Requirement> No pictures belong in the answer. Repeat all the entries exactly.
-------- Material provided --------
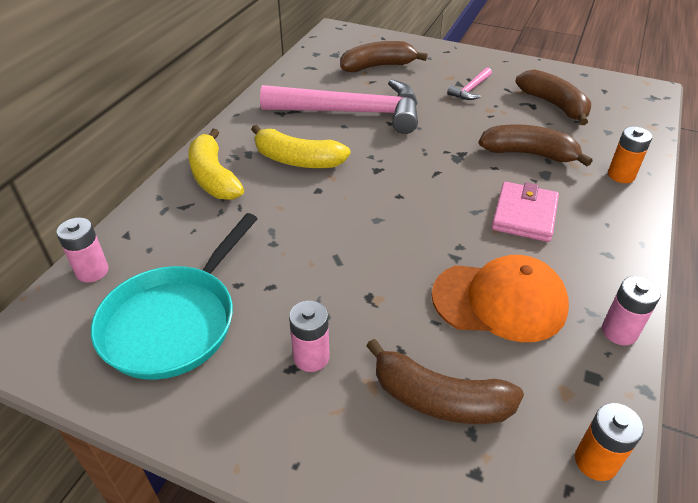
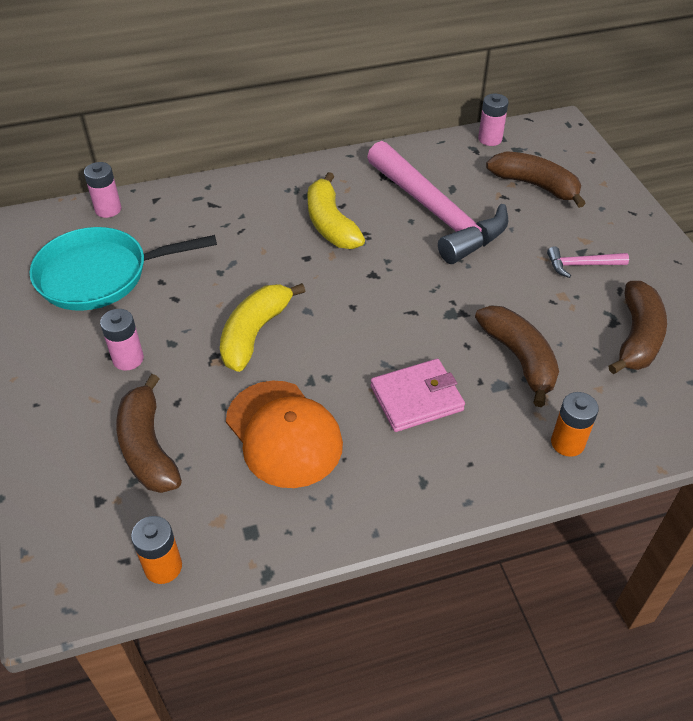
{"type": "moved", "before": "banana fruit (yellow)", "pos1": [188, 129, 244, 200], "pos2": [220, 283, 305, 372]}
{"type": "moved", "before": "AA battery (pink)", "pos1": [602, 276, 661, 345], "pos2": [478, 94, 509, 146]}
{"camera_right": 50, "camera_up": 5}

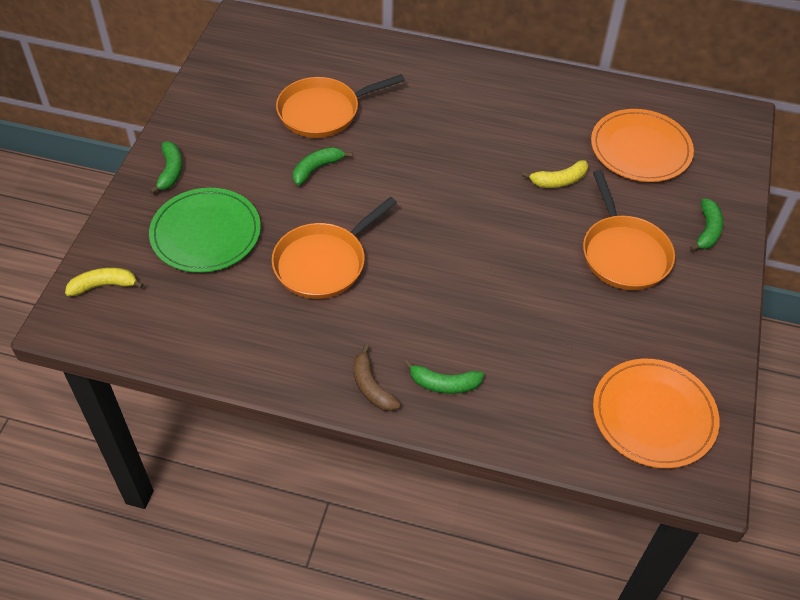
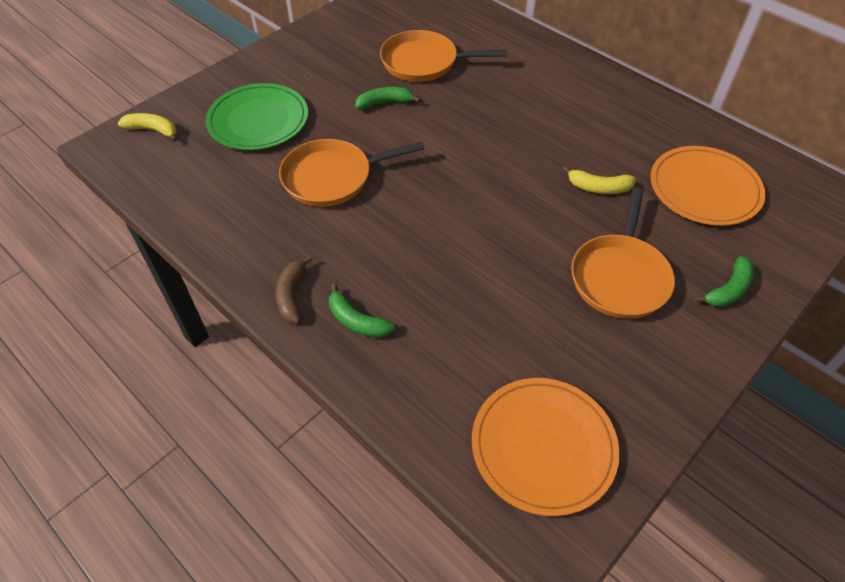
{"type": "removed", "before": "banana fruit (leaf-green)", "pos1": [150, 141, 182, 194]}
{"camera_right": 30, "camera_up": 0}

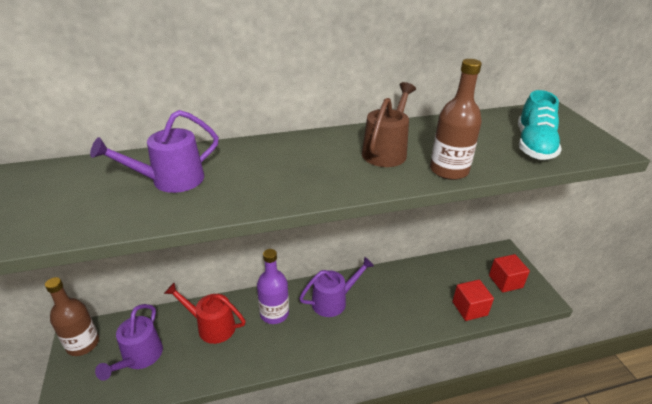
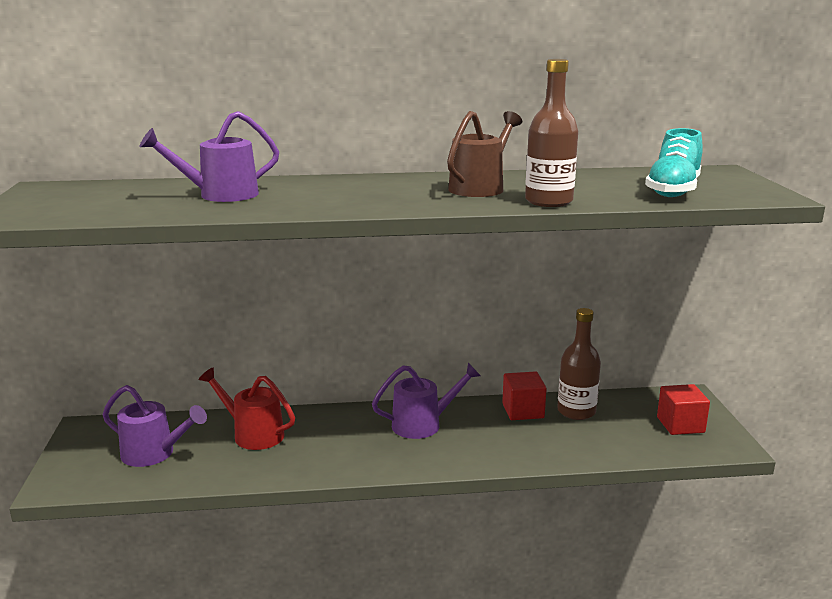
{"type": "moved", "before": "flask (brown)", "pos1": [45, 277, 99, 356], "pos2": [557, 308, 601, 420]}
{"type": "turned", "before": "sprinkling can (purple)", "pos1": [95, 304, 163, 381], "pos2": [103, 385, 207, 467], "turn": -90}
{"type": "removed", "before": "flask (purple)", "pos1": [257, 249, 289, 324]}
{"type": "moved", "before": "cube (scarlet)", "pos1": [452, 280, 494, 321], "pos2": [502, 371, 547, 420]}
{"camera_right": 10, "camera_up": -15}

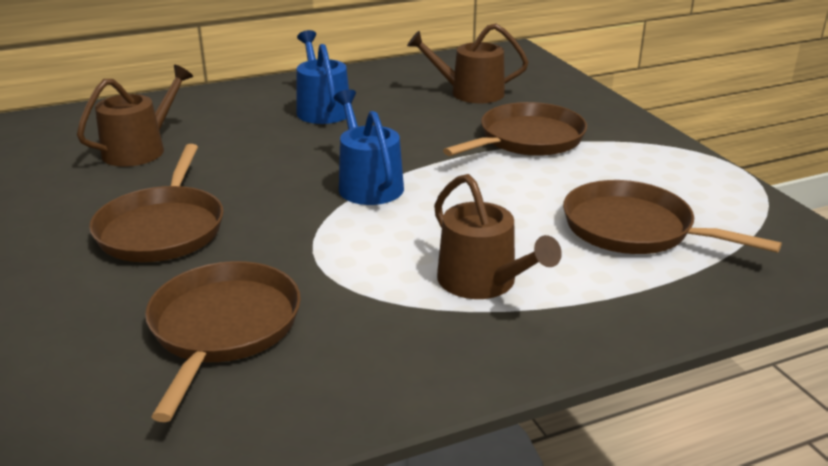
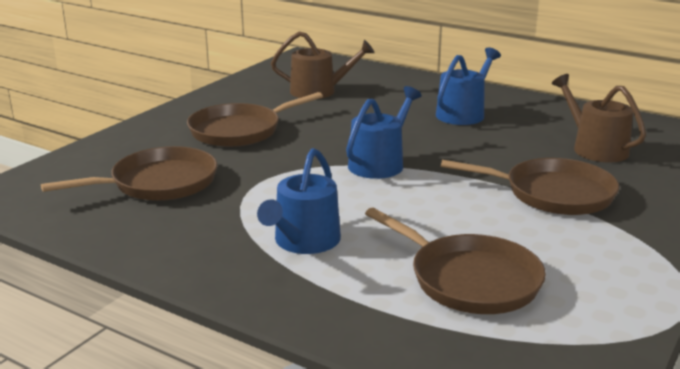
{"type": "recoloured", "before": "sprinkling can (brown)", "after": "sprinkling can (blue)", "pos1": [434, 174, 562, 299], "pos2": [257, 148, 341, 254]}
{"type": "turned", "before": "skillet (brown)", "pos1": [563, 180, 782, 254], "pos2": [365, 208, 546, 314], "turn": 135}
{"camera_right": 55, "camera_up": -5}

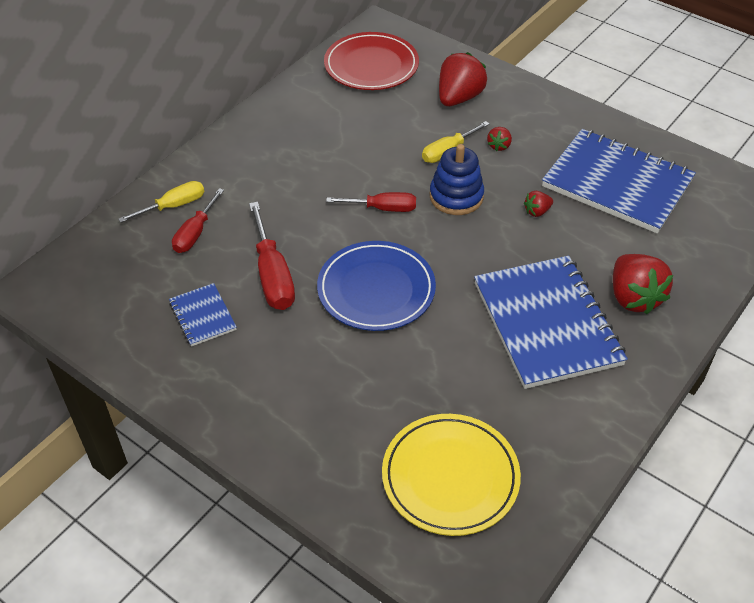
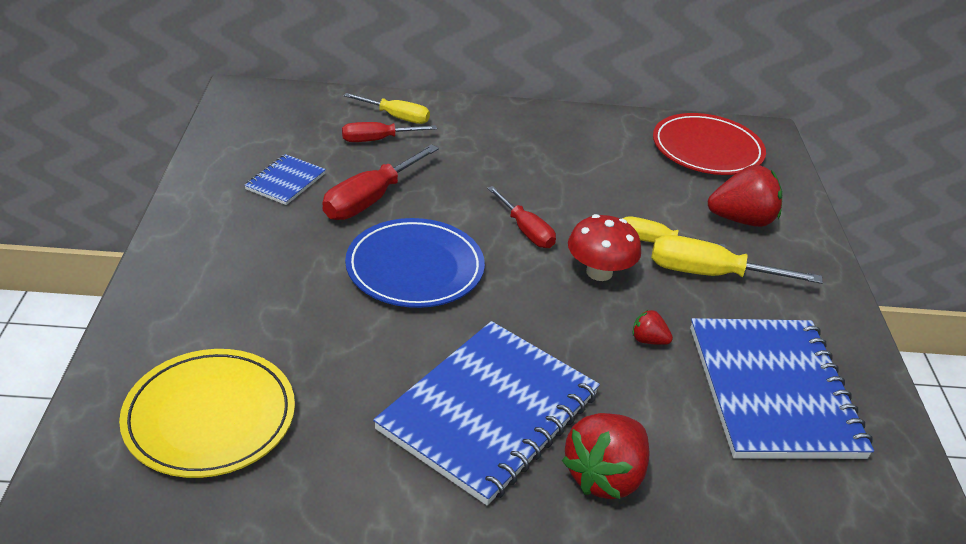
{"type": "replaced", "before": "stacking rings (blue)", "after": "mushroom (scarlet)", "pos1": [430, 144, 484, 215], "pos2": [568, 214, 641, 281]}
{"type": "replaced", "before": "berry (scarlet)", "after": "screwdriver (yellow)", "pos1": [487, 127, 512, 151], "pos2": [651, 235, 823, 284]}
{"camera_right": 50, "camera_up": -10}

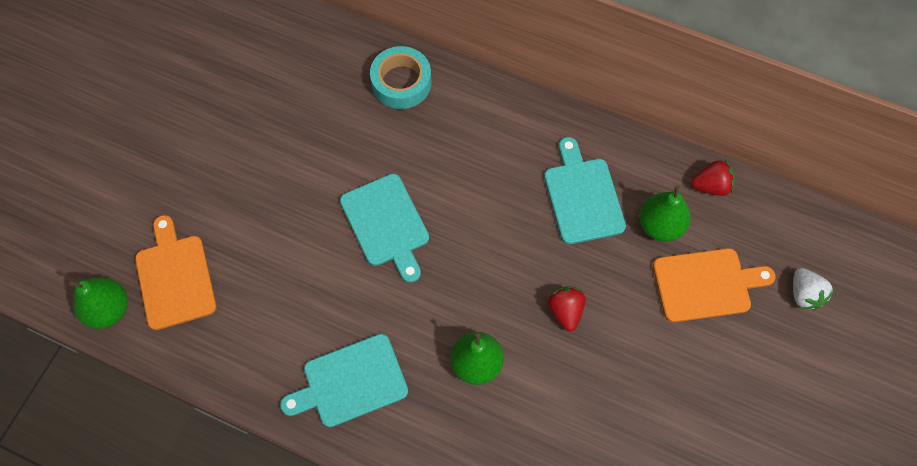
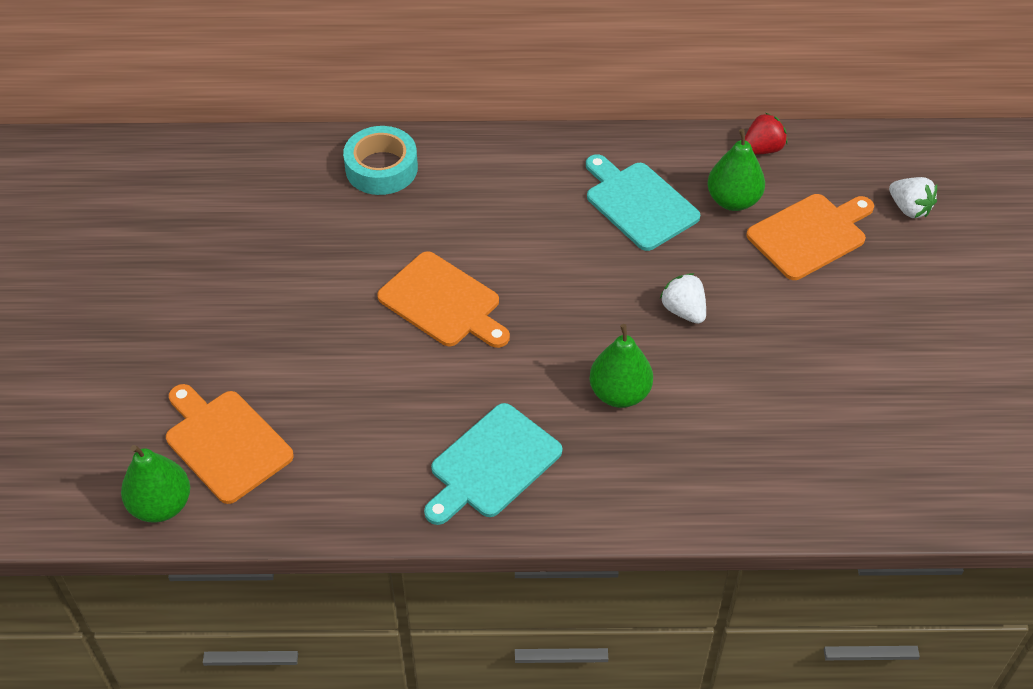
{"type": "recoloured", "before": "bread board (aqua)", "after": "bread board (bright orange)", "pos1": [340, 174, 429, 283], "pos2": [377, 251, 510, 348]}
{"type": "recoloured", "before": "berry (scarlet)", "after": "berry (white)", "pos1": [548, 286, 586, 331], "pos2": [660, 273, 706, 324]}
{"camera_right": -25, "camera_up": -15}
--------
The answer>
{"type": "moved", "before": "banana fruit (yellow)", "pos1": [188, 129, 244, 200], "pos2": [220, 283, 305, 372]}
{"type": "moved", "before": "AA battery (pink)", "pos1": [602, 276, 661, 345], "pos2": [478, 94, 509, 146]}
{"camera_right": 50, "camera_up": 5}

{"type": "removed", "before": "banana fruit (leaf-green)", "pos1": [150, 141, 182, 194]}
{"camera_right": 30, "camera_up": 0}

{"type": "moved", "before": "flask (brown)", "pos1": [45, 277, 99, 356], "pos2": [557, 308, 601, 420]}
{"type": "turned", "before": "sprinkling can (purple)", "pos1": [95, 304, 163, 381], "pos2": [103, 385, 207, 467], "turn": -90}
{"type": "removed", "before": "flask (purple)", "pos1": [257, 249, 289, 324]}
{"type": "moved", "before": "cube (scarlet)", "pos1": [452, 280, 494, 321], "pos2": [502, 371, 547, 420]}
{"camera_right": 10, "camera_up": -15}

{"type": "recoloured", "before": "sprinkling can (brown)", "after": "sprinkling can (blue)", "pos1": [434, 174, 562, 299], "pos2": [257, 148, 341, 254]}
{"type": "turned", "before": "skillet (brown)", "pos1": [563, 180, 782, 254], "pos2": [365, 208, 546, 314], "turn": 135}
{"camera_right": 55, "camera_up": -5}

{"type": "replaced", "before": "stacking rings (blue)", "after": "mushroom (scarlet)", "pos1": [430, 144, 484, 215], "pos2": [568, 214, 641, 281]}
{"type": "replaced", "before": "berry (scarlet)", "after": "screwdriver (yellow)", "pos1": [487, 127, 512, 151], "pos2": [651, 235, 823, 284]}
{"camera_right": 50, "camera_up": -10}

{"type": "recoloured", "before": "bread board (aqua)", "after": "bread board (bright orange)", "pos1": [340, 174, 429, 283], "pos2": [377, 251, 510, 348]}
{"type": "recoloured", "before": "berry (scarlet)", "after": "berry (white)", "pos1": [548, 286, 586, 331], "pos2": [660, 273, 706, 324]}
{"camera_right": -25, "camera_up": -15}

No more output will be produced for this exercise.